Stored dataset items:
---
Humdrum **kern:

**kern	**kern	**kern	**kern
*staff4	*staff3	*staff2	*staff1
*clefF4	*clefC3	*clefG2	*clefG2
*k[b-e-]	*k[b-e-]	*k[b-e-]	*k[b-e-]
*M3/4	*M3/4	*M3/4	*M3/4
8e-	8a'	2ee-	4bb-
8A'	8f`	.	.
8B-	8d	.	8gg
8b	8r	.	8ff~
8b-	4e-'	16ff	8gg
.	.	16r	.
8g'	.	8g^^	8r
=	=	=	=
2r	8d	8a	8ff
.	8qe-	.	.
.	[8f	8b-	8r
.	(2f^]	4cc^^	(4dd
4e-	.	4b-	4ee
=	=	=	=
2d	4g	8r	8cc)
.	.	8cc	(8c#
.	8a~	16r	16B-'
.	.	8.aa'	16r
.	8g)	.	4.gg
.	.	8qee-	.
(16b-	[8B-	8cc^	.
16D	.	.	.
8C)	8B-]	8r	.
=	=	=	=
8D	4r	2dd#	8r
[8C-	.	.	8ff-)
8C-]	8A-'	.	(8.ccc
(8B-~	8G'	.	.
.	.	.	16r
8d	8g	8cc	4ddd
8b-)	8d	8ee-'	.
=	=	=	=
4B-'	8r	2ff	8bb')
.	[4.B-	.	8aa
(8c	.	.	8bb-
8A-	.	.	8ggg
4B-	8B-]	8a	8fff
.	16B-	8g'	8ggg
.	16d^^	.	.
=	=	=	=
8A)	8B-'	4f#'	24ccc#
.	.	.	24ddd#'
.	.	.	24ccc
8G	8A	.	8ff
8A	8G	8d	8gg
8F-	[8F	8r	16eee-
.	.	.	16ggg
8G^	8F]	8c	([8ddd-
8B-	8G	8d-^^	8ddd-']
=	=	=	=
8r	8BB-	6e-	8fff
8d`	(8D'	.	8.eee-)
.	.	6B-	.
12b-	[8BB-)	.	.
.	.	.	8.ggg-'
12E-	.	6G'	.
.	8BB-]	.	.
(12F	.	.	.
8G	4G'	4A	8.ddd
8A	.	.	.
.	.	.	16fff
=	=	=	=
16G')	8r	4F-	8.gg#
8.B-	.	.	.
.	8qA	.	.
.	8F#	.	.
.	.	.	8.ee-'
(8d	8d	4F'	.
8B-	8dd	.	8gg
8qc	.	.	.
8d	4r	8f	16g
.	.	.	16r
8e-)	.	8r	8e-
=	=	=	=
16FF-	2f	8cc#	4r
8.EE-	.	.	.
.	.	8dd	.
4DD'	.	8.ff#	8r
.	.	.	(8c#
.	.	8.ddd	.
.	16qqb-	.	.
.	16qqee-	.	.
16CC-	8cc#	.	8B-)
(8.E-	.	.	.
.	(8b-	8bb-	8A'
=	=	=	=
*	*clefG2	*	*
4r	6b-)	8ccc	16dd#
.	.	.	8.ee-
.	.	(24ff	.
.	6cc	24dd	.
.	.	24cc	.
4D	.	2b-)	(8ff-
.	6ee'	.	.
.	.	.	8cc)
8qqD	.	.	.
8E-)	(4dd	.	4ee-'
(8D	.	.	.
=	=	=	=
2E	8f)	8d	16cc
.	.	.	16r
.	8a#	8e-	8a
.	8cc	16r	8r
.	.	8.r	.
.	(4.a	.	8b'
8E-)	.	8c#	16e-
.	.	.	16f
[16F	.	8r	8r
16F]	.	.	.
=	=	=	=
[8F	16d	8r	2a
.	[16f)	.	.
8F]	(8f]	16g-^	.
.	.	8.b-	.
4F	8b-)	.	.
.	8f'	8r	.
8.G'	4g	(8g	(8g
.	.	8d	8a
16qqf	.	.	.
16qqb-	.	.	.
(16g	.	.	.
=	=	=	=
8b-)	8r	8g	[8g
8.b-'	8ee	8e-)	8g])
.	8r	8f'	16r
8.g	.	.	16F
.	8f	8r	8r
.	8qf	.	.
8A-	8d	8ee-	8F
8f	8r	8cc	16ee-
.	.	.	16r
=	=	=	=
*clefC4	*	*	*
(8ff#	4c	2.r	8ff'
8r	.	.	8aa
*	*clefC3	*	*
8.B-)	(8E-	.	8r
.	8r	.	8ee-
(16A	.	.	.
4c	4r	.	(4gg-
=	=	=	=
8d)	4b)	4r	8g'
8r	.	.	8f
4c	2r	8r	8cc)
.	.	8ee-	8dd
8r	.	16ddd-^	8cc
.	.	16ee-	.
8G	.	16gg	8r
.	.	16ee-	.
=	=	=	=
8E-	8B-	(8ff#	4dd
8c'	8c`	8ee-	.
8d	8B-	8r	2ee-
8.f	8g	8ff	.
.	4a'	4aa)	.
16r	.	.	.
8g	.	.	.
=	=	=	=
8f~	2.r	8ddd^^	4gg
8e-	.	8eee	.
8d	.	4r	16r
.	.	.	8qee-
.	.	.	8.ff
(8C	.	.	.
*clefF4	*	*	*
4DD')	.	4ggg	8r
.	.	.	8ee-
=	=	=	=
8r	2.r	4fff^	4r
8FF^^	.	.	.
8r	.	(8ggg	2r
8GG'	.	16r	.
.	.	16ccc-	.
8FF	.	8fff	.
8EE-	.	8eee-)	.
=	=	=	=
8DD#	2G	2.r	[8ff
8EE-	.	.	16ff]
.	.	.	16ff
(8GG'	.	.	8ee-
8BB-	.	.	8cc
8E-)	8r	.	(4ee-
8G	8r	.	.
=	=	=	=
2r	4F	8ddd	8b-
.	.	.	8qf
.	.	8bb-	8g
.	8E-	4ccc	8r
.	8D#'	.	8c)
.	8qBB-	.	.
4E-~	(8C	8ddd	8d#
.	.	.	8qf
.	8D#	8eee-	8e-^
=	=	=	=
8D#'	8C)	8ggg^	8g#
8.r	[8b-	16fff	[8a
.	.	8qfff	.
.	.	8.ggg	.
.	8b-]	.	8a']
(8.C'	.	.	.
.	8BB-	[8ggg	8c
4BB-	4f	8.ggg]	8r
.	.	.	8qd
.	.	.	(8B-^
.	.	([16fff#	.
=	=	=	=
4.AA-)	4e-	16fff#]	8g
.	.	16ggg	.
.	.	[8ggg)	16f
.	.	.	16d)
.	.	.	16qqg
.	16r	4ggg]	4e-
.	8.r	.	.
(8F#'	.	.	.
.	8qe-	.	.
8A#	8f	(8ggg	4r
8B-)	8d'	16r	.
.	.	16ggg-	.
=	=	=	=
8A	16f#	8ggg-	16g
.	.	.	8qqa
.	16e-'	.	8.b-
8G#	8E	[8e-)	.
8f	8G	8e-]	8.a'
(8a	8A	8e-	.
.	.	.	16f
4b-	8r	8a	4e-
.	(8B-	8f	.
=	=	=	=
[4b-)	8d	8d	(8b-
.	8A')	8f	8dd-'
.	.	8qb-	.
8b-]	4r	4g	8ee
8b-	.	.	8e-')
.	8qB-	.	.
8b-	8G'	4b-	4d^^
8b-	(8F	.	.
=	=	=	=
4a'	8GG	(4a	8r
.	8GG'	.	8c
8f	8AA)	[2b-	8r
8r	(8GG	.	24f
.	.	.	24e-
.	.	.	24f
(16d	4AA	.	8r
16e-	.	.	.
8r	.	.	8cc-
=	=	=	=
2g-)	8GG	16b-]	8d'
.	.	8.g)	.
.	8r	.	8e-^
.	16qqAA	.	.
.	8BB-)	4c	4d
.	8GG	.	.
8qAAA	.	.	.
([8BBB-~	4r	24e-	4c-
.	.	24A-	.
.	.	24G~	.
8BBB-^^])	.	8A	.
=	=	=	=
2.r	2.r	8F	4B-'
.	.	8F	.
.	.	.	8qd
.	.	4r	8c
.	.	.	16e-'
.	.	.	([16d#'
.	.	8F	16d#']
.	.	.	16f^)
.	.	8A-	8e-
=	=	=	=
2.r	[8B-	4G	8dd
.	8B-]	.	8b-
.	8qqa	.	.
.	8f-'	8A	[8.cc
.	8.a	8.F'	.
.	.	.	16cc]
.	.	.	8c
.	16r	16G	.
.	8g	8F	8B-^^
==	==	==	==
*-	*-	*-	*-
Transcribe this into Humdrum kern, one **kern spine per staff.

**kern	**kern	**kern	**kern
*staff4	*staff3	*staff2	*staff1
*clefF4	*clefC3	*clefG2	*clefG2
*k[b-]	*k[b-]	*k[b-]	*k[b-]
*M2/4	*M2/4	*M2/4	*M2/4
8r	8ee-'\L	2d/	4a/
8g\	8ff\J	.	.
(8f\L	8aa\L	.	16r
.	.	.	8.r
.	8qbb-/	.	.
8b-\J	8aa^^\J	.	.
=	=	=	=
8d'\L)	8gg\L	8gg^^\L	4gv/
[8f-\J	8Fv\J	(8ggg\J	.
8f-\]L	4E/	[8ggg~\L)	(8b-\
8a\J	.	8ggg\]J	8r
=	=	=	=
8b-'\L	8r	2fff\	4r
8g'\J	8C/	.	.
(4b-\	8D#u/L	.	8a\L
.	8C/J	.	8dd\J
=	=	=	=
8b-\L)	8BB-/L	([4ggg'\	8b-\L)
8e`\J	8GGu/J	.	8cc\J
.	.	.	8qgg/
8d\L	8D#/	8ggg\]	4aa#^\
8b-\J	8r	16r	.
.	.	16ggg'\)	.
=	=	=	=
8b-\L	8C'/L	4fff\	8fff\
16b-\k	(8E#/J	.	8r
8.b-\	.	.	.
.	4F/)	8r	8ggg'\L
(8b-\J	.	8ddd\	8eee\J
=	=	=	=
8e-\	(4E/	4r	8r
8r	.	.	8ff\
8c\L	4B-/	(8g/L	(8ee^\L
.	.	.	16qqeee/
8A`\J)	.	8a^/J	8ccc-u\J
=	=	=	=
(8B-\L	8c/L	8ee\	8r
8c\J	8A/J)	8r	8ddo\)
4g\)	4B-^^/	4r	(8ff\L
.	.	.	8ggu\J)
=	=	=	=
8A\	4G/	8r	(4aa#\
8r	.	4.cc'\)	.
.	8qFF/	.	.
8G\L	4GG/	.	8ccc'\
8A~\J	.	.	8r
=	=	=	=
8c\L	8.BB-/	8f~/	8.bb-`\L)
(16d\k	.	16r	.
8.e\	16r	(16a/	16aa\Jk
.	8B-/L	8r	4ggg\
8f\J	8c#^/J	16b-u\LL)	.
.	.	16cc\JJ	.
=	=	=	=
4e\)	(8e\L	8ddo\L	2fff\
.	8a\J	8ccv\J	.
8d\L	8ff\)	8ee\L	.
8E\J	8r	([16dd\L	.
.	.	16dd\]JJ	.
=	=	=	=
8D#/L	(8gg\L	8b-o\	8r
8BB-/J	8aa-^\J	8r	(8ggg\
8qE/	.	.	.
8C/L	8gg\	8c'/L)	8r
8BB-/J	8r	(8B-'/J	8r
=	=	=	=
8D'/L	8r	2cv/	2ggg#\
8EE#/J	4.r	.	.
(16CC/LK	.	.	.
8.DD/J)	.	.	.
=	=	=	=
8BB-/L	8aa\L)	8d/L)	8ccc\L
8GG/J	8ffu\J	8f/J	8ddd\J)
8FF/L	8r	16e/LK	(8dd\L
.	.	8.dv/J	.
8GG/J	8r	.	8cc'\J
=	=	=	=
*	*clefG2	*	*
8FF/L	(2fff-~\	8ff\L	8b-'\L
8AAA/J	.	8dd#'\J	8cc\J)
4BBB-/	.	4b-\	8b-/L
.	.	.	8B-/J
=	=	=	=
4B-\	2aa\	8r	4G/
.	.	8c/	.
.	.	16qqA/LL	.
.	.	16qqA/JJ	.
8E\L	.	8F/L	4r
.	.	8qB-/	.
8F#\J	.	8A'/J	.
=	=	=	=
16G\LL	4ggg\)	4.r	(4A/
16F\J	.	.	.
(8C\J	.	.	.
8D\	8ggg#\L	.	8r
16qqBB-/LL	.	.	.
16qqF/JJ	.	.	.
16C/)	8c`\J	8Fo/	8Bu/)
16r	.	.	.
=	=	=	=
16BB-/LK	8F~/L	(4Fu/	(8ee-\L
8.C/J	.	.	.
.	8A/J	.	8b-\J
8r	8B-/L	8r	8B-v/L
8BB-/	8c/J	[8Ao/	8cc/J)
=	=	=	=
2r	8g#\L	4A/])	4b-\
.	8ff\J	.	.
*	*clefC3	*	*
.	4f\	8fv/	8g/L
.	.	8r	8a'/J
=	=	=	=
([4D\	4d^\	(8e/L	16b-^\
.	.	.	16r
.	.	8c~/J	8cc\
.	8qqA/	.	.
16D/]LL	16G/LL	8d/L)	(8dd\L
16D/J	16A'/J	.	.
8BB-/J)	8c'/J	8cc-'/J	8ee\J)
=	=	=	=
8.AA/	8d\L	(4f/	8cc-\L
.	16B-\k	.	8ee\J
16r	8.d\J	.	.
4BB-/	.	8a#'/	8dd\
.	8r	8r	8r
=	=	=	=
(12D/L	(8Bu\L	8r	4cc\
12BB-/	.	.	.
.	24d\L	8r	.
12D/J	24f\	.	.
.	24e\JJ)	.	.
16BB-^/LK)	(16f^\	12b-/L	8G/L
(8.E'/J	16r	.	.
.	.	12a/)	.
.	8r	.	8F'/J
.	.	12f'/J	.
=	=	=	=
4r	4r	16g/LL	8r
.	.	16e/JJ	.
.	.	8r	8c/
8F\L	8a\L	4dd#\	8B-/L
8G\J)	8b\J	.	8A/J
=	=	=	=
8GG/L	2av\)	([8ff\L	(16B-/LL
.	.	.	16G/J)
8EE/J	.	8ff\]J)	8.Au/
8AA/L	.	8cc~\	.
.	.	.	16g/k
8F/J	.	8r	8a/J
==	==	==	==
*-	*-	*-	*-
---
[WHAT NEEDS TO BE DONE]
Show each line in the items above that contains the word "Humdrum".

[COMPLETE OUTPUT]
Humdrum **kern:
Transcribe this into Humdrum kern, one **kern spine per staff.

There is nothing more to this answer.